### Short exercise
Please find each line in the records that contains the string "instrumentName" and copy those lines out. Case counts.

### Records for the task
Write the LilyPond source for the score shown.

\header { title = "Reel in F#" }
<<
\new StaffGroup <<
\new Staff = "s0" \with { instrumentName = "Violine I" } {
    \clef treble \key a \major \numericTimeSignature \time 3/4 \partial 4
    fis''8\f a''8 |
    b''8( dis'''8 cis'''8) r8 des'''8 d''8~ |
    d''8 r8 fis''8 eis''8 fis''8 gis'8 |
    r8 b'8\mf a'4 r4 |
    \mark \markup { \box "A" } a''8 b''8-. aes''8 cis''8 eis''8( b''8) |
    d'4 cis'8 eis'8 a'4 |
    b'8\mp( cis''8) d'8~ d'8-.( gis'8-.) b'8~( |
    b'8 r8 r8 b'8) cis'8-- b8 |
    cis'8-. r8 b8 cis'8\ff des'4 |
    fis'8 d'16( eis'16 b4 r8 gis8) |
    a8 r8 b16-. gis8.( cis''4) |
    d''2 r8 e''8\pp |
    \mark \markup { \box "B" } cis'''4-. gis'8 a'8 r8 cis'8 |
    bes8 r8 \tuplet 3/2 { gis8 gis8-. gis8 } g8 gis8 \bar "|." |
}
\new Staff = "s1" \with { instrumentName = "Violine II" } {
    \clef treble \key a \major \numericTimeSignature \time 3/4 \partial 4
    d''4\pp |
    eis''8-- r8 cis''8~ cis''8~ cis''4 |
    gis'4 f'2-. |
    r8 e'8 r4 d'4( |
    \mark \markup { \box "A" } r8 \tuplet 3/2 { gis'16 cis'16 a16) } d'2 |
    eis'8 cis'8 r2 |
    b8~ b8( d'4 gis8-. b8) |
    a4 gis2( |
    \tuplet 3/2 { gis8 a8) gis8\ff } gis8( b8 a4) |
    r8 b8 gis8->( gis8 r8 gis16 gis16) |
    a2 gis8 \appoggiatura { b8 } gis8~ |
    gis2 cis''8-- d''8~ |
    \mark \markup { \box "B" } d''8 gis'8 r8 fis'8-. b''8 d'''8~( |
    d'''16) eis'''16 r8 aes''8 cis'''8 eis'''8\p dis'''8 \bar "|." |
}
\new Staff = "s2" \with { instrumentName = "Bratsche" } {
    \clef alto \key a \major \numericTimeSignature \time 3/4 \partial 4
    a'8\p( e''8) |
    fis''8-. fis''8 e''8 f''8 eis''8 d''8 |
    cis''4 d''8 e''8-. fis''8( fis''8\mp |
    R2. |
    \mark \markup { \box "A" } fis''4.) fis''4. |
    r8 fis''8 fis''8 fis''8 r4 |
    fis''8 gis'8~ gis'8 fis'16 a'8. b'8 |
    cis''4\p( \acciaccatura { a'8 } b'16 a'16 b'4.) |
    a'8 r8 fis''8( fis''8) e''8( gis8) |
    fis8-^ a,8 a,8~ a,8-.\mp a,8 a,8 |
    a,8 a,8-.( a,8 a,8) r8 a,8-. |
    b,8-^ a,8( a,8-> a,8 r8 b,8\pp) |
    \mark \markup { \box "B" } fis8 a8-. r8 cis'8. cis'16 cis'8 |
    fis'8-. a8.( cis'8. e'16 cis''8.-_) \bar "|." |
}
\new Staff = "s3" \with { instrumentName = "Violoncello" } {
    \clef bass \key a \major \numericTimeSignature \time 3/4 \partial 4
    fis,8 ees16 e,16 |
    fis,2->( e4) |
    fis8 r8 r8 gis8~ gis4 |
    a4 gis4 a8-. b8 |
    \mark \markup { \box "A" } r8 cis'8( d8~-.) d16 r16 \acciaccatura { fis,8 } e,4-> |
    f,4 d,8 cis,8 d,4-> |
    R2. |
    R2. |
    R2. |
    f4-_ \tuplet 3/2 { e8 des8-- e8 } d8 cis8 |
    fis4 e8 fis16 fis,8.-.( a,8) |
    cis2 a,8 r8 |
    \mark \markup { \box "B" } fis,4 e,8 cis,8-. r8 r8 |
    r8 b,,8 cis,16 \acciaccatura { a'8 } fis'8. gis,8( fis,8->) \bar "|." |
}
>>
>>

### The completed task
\new Staff = "s0" \with { instrumentName = "Violine I" } {
\new Staff = "s1" \with { instrumentName = "Violine II" } {
\new Staff = "s2" \with { instrumentName = "Bratsche" } {
\new Staff = "s3" \with { instrumentName = "Violoncello" } {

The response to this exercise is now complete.